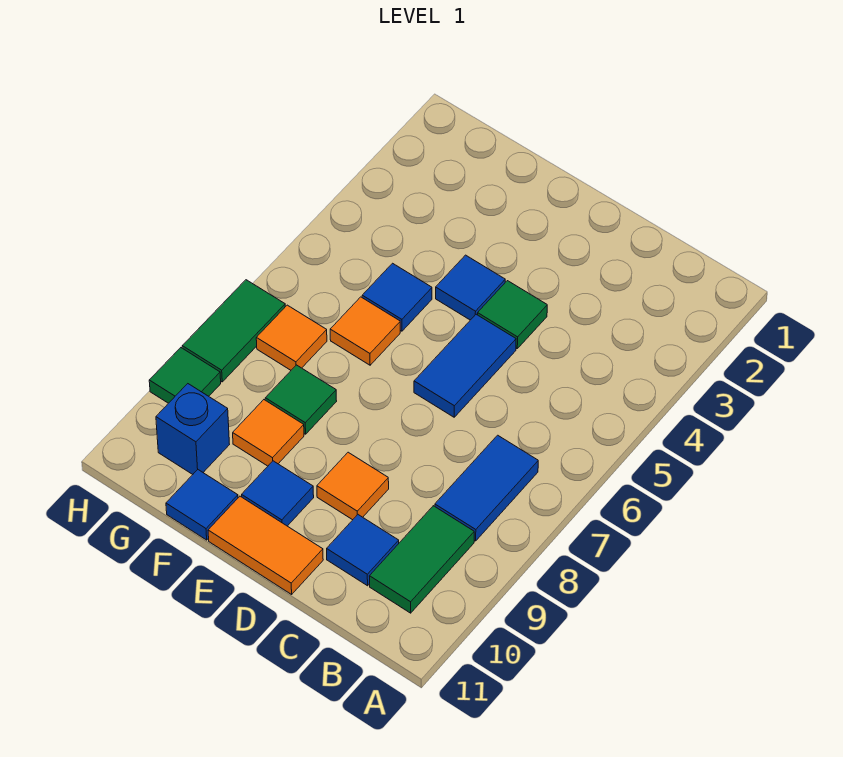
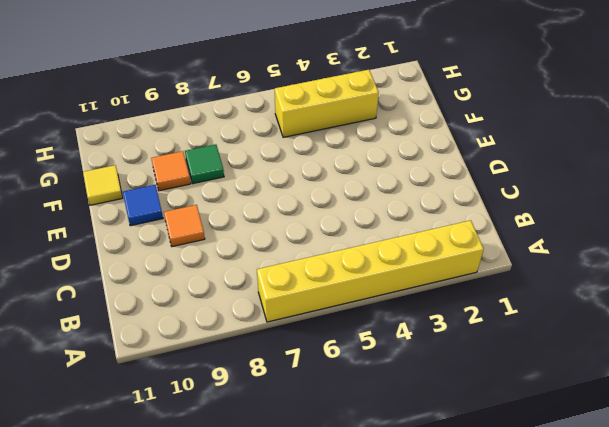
yellow brick A2:A7 level 1 -> none
yellow tile F11 level 1 -> blue tile F11 level 1
yellow brick G3:G5 level 1 -> none
none -> blue tile B7:B8 level 1
none -> green tile B9:B10 level 1
none -> blue tile C10 level 1

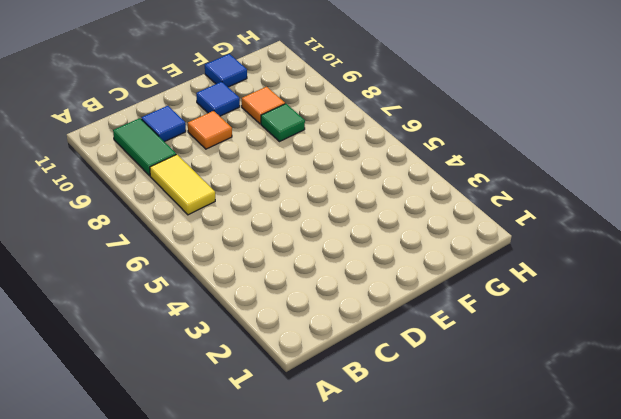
yellow tile B7:B8 level 1 -> blue tile B7:B8 level 1
none -> green tile D4 level 1
none -> blue tile D5:D6 level 1
none -> orange tile D11:E11 level 1

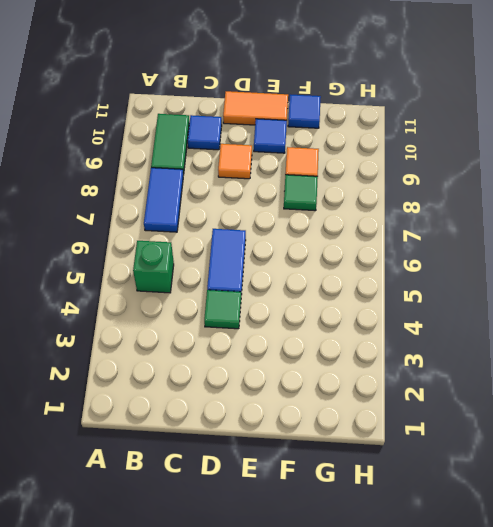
green brick B5 level 1 -> none
none -> blue tile E4 level 1
none -> blue tile F5 level 1
none -> orange tile F6 level 1

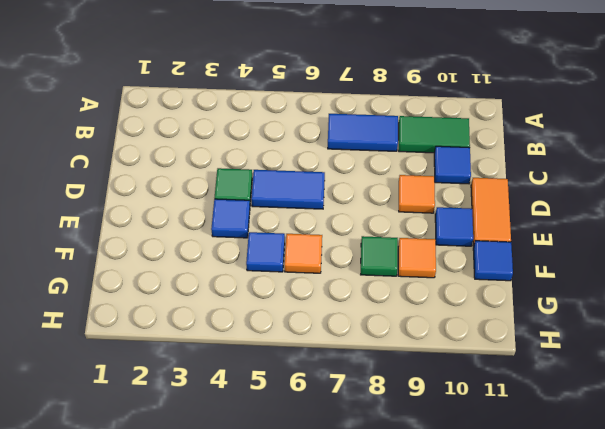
none -> orange tile G7 level 1
none -> blue brick G10 level 1
none -> green tile H7:H8 level 1

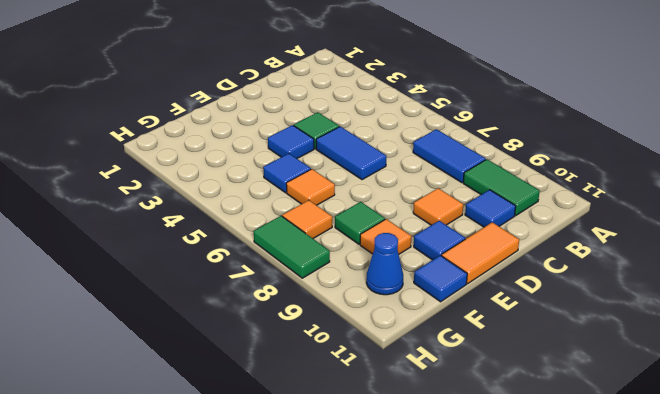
blue cone G10 level 1 -> blue brick G10 level 1
none -> green tile H9 level 1

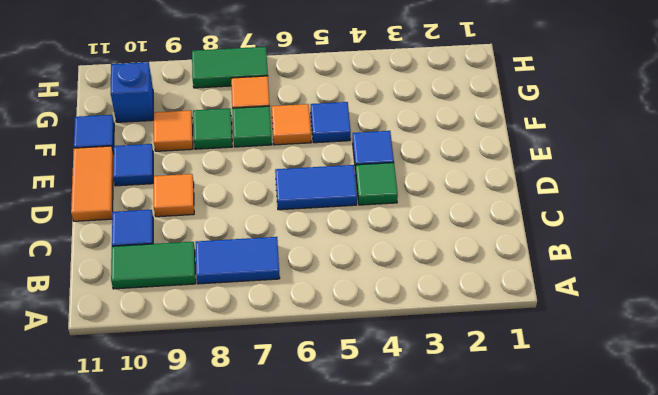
green tile F7 level 1 -> green tile H9 level 1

# [YOUR INSTRUCTIONS]
From the line holding "none -> orange tile D11:E11 level 1" to the final line of the data above, give each line again exactly, both ends included, and drop the pictures.

# [EXERCISE SOLUTION]
none -> orange tile D11:E11 level 1

green brick B5 level 1 -> none
none -> blue tile E4 level 1
none -> blue tile F5 level 1
none -> orange tile F6 level 1

none -> orange tile G7 level 1
none -> blue brick G10 level 1
none -> green tile H7:H8 level 1

blue cone G10 level 1 -> blue brick G10 level 1
none -> green tile H9 level 1

green tile F7 level 1 -> green tile H9 level 1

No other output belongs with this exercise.